Instructions to follow - The entries below must be retyped exactly. Pictures are to be omitted.

#####

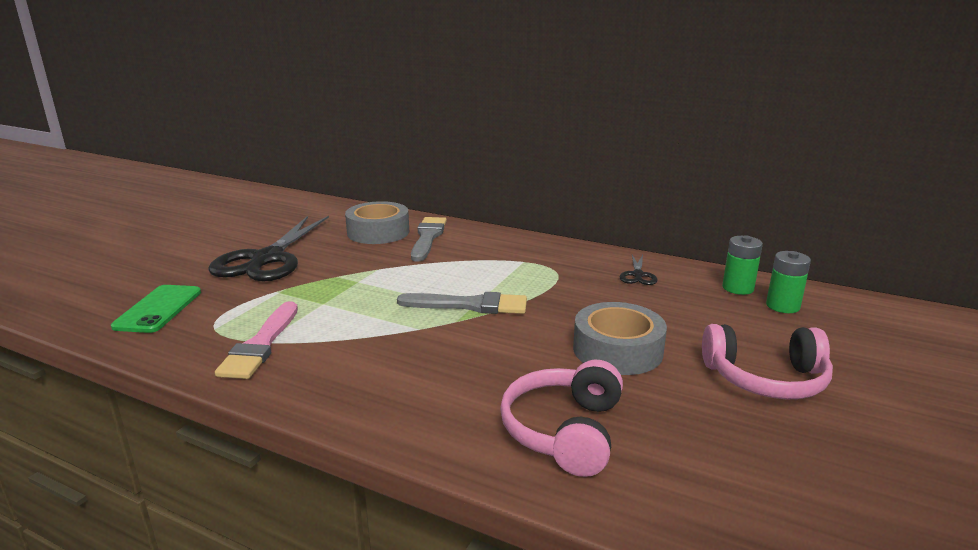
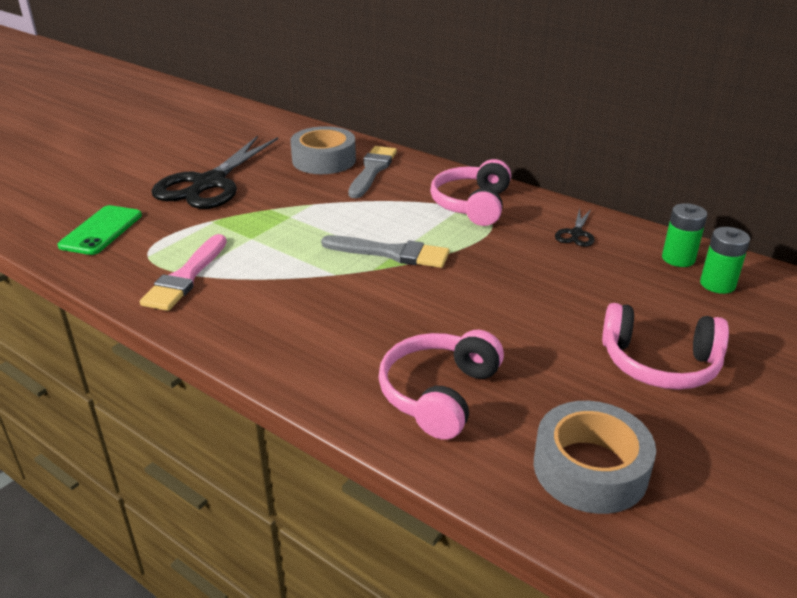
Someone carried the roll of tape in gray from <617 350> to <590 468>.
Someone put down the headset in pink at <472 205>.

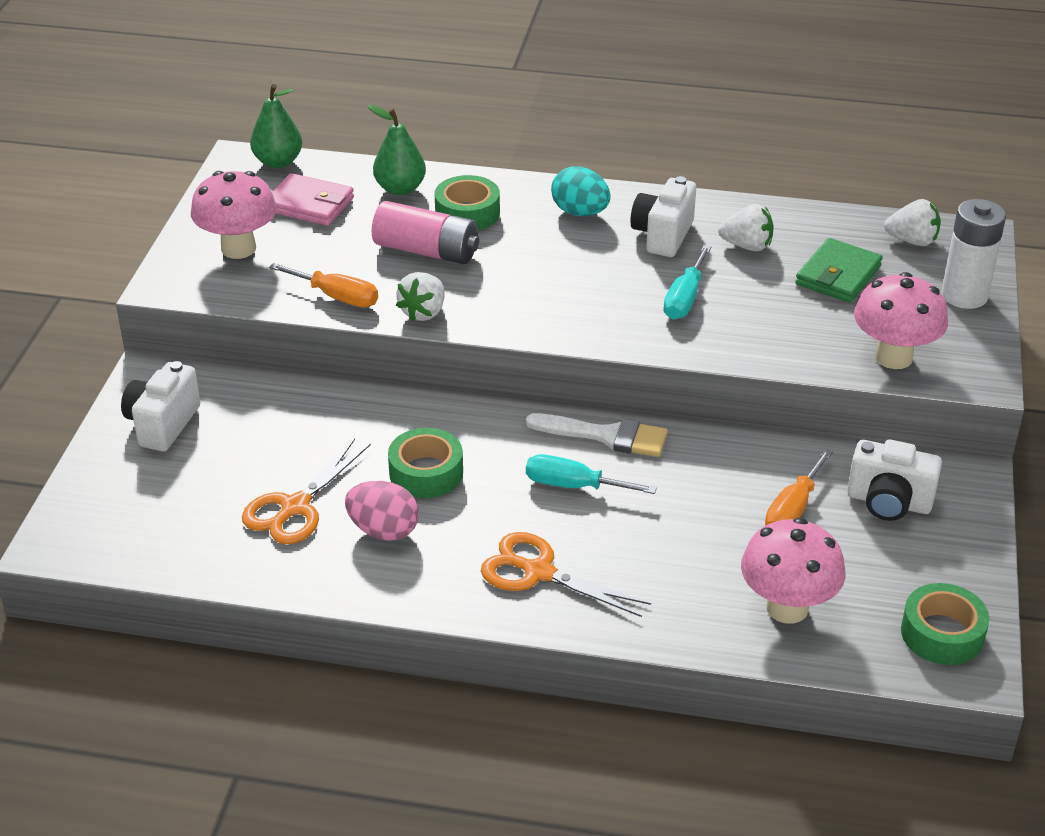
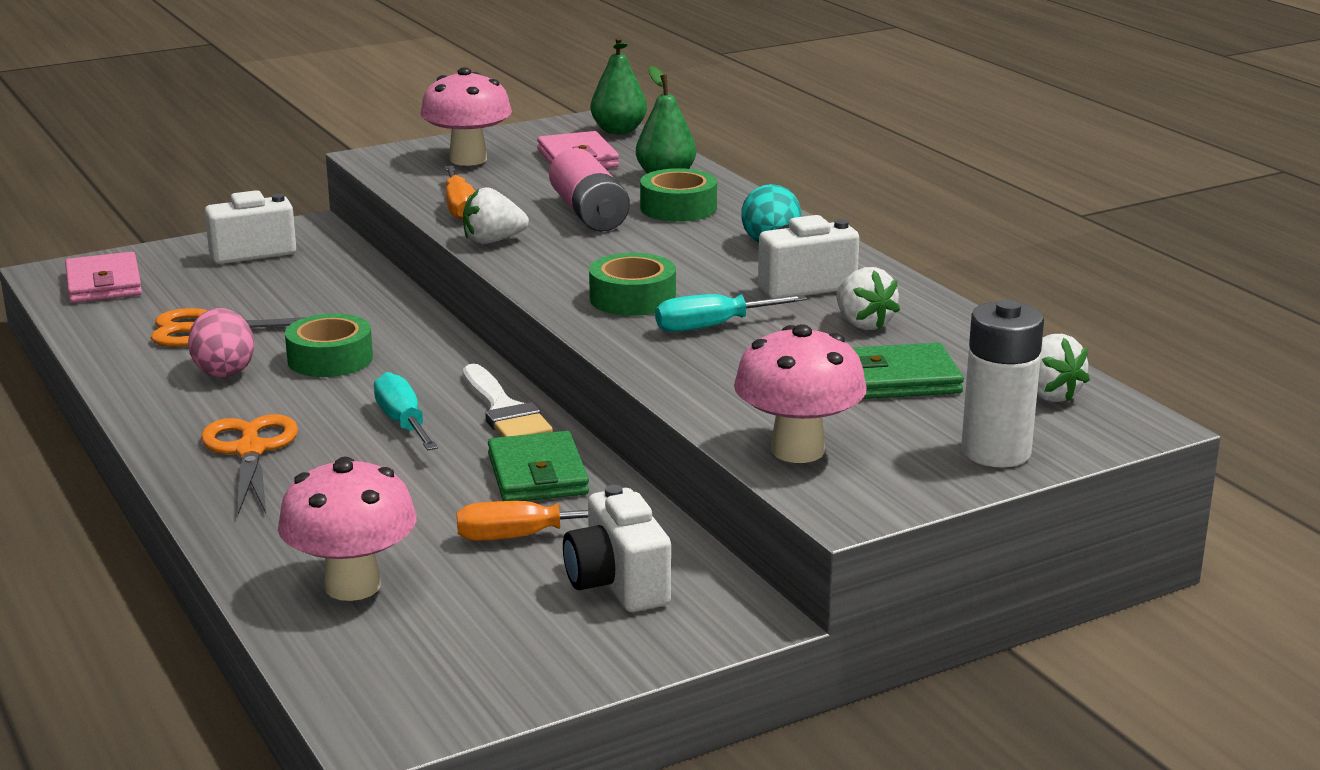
Someone carried the roll of tape in green from <942 634> to <632 298>.
Someone put down the wallet in pink at <104 284>.
Someone put down the wallet in green at <537 474>.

#####

Written solution -
Someone carried the roll of tape in gray from <617 350> to <590 468>.
Someone put down the headset in pink at <472 205>.

Someone carried the roll of tape in green from <942 634> to <632 298>.
Someone put down the wallet in pink at <104 284>.
Someone put down the wallet in green at <537 474>.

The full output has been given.